### Your objective:
Every line below that has "PMOS" in it should be copied.

[Material to process — start]

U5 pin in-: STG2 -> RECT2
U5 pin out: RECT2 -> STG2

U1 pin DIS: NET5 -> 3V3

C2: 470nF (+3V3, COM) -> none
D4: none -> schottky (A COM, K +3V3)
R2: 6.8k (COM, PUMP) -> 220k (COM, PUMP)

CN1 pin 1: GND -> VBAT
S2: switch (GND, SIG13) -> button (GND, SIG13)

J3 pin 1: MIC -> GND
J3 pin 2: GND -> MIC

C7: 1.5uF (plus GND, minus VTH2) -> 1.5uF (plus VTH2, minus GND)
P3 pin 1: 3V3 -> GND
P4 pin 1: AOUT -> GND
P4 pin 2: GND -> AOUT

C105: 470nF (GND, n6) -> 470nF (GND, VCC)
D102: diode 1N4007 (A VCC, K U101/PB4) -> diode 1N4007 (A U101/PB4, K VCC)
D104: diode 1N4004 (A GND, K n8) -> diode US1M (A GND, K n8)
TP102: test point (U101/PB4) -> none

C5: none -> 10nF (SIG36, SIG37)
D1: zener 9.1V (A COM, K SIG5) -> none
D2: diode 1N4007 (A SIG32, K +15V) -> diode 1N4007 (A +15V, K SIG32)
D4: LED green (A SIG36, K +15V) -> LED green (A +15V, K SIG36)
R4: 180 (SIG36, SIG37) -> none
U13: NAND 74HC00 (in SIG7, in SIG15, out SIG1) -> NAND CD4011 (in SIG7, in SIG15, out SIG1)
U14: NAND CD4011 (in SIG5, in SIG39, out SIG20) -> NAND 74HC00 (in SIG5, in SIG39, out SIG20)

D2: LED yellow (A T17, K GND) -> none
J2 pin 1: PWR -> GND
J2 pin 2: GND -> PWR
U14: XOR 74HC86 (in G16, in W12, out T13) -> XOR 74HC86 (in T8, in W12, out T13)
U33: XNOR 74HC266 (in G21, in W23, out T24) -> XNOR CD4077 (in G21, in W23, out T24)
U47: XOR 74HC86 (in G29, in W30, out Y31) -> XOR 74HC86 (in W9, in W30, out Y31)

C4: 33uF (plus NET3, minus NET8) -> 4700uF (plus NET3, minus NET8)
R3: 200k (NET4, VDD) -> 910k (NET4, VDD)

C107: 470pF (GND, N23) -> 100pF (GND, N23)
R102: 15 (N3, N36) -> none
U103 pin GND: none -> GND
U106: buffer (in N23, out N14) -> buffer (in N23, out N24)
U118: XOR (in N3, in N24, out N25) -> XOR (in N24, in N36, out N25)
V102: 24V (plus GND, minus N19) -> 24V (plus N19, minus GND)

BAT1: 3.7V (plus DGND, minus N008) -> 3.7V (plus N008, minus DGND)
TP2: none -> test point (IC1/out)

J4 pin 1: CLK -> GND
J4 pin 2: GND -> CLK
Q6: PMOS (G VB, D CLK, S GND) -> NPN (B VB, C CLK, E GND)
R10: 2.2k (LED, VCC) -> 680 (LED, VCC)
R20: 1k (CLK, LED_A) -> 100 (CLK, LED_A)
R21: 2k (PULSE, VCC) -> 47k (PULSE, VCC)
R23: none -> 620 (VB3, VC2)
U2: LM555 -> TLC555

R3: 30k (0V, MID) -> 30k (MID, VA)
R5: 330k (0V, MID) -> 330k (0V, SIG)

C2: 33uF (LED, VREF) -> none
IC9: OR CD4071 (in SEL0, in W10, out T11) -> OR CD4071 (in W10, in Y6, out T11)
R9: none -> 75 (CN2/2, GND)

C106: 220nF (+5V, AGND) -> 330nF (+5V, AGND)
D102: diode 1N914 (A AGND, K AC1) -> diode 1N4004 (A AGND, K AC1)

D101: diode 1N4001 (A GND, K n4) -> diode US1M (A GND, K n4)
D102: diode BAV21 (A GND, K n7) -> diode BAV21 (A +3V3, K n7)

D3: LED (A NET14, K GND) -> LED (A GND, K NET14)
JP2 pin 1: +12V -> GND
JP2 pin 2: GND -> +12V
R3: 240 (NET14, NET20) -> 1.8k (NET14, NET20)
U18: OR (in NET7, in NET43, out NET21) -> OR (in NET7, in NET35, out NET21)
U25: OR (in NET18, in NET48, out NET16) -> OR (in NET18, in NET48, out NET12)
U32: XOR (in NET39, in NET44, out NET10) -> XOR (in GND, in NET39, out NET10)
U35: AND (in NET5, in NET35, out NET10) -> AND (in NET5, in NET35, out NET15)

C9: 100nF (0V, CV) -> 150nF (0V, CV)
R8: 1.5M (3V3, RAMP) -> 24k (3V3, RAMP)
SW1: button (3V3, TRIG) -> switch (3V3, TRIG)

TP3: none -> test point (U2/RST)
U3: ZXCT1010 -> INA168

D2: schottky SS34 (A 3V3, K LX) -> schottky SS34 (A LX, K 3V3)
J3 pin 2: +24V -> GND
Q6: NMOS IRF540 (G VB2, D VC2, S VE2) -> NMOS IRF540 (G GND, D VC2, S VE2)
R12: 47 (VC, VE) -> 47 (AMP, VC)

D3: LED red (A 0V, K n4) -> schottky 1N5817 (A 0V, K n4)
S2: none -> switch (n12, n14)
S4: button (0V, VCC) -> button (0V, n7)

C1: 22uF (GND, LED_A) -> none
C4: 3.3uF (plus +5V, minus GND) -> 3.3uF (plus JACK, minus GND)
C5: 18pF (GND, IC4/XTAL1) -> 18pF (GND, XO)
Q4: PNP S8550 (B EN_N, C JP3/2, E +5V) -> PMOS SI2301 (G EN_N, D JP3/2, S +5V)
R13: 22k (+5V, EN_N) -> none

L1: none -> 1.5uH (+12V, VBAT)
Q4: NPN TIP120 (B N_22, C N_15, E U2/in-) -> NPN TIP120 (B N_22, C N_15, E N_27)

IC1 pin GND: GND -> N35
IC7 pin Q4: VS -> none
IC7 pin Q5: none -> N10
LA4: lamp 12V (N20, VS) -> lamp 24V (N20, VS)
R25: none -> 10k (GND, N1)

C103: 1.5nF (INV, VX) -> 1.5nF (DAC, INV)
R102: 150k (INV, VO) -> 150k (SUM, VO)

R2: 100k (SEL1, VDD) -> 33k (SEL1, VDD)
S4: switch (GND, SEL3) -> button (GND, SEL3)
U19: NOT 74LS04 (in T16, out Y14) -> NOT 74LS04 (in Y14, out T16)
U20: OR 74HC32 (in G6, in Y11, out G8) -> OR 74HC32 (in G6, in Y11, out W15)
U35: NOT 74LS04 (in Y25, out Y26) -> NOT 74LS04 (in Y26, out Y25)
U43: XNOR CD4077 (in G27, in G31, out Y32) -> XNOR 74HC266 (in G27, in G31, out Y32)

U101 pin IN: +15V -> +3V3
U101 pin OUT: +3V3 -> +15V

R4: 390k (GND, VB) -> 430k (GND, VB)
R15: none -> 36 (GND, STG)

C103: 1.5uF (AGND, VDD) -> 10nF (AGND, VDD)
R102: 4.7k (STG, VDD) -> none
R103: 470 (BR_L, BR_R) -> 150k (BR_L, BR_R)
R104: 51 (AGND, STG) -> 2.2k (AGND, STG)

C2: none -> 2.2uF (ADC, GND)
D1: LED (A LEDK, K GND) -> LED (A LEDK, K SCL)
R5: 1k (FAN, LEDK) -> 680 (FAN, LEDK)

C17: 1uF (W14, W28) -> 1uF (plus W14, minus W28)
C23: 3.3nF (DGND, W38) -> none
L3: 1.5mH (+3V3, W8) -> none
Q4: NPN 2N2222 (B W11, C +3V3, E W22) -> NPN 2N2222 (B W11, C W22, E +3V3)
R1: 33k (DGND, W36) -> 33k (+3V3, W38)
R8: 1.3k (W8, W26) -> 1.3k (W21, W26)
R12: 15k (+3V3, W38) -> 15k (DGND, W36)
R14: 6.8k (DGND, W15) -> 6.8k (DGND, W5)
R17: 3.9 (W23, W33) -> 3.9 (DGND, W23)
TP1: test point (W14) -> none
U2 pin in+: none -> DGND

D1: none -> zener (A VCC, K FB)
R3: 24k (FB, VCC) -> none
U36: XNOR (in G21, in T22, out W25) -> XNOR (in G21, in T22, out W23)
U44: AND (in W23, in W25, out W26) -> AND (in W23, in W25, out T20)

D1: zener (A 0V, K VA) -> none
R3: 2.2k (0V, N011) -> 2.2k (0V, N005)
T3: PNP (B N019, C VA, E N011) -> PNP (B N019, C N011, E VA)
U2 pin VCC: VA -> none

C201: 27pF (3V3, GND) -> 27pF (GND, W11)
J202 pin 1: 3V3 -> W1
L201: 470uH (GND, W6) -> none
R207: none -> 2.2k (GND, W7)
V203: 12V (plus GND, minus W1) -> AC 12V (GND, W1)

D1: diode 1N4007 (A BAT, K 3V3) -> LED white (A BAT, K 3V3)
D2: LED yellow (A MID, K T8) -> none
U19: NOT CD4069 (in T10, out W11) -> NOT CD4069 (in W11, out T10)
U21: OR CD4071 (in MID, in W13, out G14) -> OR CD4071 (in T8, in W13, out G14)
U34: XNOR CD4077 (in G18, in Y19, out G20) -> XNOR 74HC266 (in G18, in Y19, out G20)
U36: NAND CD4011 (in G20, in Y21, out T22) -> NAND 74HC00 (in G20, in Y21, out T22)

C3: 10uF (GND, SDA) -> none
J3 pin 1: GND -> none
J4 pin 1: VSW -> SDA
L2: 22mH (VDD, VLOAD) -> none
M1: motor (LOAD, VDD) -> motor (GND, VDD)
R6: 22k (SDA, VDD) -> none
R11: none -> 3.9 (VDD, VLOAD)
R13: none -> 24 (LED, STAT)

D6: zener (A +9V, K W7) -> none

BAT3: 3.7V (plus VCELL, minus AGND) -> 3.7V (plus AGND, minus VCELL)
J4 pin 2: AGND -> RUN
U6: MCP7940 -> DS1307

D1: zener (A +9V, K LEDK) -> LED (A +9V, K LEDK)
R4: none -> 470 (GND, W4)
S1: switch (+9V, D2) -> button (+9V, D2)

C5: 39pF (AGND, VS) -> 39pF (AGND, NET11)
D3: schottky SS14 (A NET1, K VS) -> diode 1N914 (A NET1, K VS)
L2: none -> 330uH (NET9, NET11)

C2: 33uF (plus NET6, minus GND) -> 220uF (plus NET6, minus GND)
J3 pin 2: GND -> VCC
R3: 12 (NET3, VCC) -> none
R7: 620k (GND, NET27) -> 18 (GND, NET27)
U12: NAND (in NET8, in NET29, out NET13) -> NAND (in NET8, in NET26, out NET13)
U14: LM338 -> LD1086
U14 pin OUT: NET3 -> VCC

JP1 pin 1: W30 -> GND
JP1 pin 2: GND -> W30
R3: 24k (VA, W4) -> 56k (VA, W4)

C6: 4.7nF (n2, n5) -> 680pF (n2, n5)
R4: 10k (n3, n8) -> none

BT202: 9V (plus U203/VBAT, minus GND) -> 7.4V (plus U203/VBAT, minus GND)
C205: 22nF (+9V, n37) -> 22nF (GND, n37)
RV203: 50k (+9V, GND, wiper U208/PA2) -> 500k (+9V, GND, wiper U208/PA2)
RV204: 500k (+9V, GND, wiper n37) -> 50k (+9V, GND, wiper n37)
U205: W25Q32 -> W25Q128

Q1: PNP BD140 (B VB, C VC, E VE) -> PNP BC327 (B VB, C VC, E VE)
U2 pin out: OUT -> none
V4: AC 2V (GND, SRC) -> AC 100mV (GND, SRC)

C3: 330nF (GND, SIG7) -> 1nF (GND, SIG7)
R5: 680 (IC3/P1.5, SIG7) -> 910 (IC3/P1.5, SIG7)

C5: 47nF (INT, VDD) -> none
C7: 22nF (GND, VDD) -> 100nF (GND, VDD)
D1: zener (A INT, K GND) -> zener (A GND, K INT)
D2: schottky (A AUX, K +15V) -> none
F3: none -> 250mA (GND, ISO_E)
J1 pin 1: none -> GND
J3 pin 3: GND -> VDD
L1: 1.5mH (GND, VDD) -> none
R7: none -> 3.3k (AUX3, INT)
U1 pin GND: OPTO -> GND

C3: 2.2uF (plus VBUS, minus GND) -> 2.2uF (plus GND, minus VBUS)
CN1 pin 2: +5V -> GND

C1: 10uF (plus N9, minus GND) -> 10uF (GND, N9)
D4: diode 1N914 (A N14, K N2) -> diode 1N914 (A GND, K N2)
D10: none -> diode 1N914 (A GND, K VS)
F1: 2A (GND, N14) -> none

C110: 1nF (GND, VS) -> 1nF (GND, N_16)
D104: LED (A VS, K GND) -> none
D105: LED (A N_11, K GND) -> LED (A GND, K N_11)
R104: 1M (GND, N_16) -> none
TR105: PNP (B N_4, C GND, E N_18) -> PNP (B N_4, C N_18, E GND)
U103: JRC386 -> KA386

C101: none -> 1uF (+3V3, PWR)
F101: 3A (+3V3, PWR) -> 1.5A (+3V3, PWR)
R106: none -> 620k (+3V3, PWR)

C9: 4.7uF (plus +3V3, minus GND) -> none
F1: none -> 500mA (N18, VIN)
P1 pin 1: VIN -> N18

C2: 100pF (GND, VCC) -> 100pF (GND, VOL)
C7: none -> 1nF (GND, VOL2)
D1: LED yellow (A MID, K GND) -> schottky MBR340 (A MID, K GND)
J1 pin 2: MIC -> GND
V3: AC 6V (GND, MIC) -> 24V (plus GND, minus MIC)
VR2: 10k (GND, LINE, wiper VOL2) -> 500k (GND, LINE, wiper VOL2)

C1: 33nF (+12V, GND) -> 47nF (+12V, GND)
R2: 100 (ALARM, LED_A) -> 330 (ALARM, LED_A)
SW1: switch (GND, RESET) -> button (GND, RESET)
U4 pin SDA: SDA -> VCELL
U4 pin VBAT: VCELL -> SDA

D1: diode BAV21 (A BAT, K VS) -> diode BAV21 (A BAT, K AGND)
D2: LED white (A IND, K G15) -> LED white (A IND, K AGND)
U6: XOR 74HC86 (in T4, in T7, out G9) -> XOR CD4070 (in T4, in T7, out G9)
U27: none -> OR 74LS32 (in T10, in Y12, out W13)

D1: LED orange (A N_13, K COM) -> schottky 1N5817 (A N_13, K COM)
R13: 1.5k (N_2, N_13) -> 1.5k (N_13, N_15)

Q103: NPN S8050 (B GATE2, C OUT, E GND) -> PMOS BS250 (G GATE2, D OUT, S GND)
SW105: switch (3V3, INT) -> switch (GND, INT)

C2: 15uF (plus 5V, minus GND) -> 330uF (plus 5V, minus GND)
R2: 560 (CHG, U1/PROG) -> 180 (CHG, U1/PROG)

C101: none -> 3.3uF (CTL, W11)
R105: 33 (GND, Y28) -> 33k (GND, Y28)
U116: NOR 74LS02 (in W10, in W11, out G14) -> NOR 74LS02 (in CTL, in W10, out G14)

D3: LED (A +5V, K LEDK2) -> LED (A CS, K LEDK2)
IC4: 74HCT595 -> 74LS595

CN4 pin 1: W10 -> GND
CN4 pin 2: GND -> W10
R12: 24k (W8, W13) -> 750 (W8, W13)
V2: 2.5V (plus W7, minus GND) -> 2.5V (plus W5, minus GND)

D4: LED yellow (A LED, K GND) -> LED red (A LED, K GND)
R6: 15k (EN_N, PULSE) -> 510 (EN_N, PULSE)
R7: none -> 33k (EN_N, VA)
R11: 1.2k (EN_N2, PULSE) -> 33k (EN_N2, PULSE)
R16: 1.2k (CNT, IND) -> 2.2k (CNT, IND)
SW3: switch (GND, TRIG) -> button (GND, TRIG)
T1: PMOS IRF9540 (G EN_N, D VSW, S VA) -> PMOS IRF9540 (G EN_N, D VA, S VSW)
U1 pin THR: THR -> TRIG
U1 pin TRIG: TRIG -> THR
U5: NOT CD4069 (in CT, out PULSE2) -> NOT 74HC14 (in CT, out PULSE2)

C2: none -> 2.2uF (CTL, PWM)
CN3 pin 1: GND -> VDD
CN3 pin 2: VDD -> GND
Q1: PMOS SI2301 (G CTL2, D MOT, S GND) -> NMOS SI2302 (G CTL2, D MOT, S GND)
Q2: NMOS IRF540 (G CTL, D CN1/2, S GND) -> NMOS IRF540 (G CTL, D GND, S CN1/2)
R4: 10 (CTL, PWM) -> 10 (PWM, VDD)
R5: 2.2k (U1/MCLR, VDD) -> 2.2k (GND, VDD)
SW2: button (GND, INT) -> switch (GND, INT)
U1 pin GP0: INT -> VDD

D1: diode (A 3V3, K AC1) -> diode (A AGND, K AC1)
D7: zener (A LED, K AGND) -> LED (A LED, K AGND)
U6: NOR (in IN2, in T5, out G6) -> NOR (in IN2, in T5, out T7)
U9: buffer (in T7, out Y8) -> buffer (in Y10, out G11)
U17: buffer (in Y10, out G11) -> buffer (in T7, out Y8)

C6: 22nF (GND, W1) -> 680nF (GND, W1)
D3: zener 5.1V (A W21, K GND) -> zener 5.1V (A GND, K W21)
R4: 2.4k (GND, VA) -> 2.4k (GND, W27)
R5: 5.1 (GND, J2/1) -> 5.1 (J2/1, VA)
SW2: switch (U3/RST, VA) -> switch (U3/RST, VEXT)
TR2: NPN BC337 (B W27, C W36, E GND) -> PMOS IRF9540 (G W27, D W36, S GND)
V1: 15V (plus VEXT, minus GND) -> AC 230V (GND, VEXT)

[Material to process — finish]

### Task output:
Q6: PMOS (G VB, D CLK, S GND) -> NPN (B VB, C CLK, E GND)
Q4: PNP S8550 (B EN_N, C JP3/2, E +5V) -> PMOS SI2301 (G EN_N, D JP3/2, S +5V)
Q103: NPN S8050 (B GATE2, C OUT, E GND) -> PMOS BS250 (G GATE2, D OUT, S GND)
T1: PMOS IRF9540 (G EN_N, D VSW, S VA) -> PMOS IRF9540 (G EN_N, D VA, S VSW)
Q1: PMOS SI2301 (G CTL2, D MOT, S GND) -> NMOS SI2302 (G CTL2, D MOT, S GND)
TR2: NPN BC337 (B W27, C W36, E GND) -> PMOS IRF9540 (G W27, D W36, S GND)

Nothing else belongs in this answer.